Below is a set of records; reproduce them exactly without their pictures.

*** Opening of SUPPLIED DATA ***

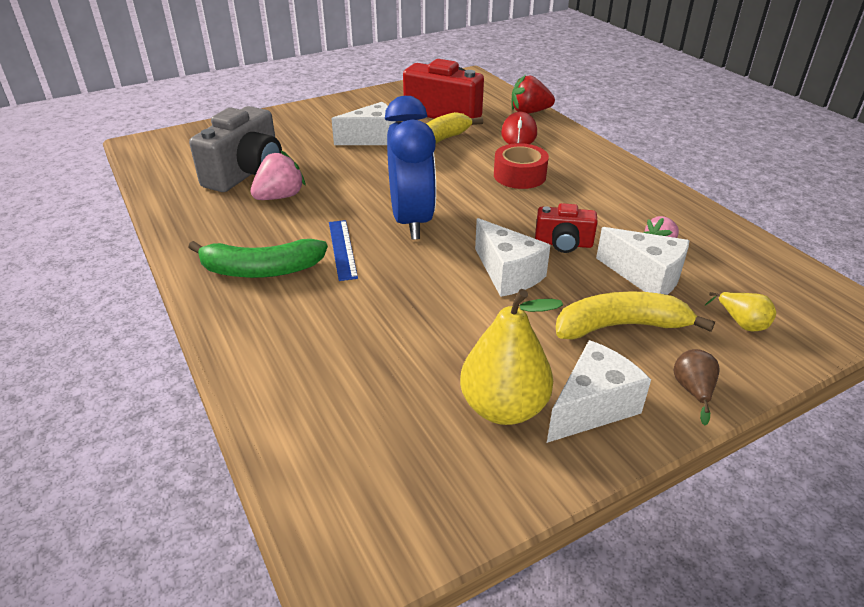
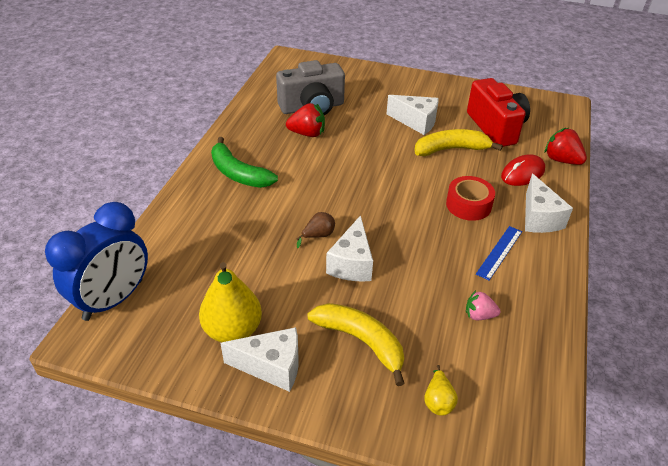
camera: 45 degrees right, 5 degrees up
(280, 197) = (307, 133): pink strawberry -> red strawberry
(342, 249) = (291, 187): blue ruler -> blue ruler (499, 252)
(411, 221) = (352, 194): blue clock -> blue clock (113, 300)
(563, 244) = (416, 269): red camera -> none
(646, 277) = (430, 327): white cheese -> white cheese (539, 218)
(693, 391) = (336, 407): brown pear -> brown pear (318, 236)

*** Close of SUPPLIED DATA ***

- FINAL ANSWER -
camera: 45 degrees right, 5 degrees up
(280, 197) = (307, 133): pink strawberry -> red strawberry
(342, 249) = (291, 187): blue ruler -> blue ruler (499, 252)
(411, 221) = (352, 194): blue clock -> blue clock (113, 300)
(563, 244) = (416, 269): red camera -> none
(646, 277) = (430, 327): white cheese -> white cheese (539, 218)
(693, 391) = (336, 407): brown pear -> brown pear (318, 236)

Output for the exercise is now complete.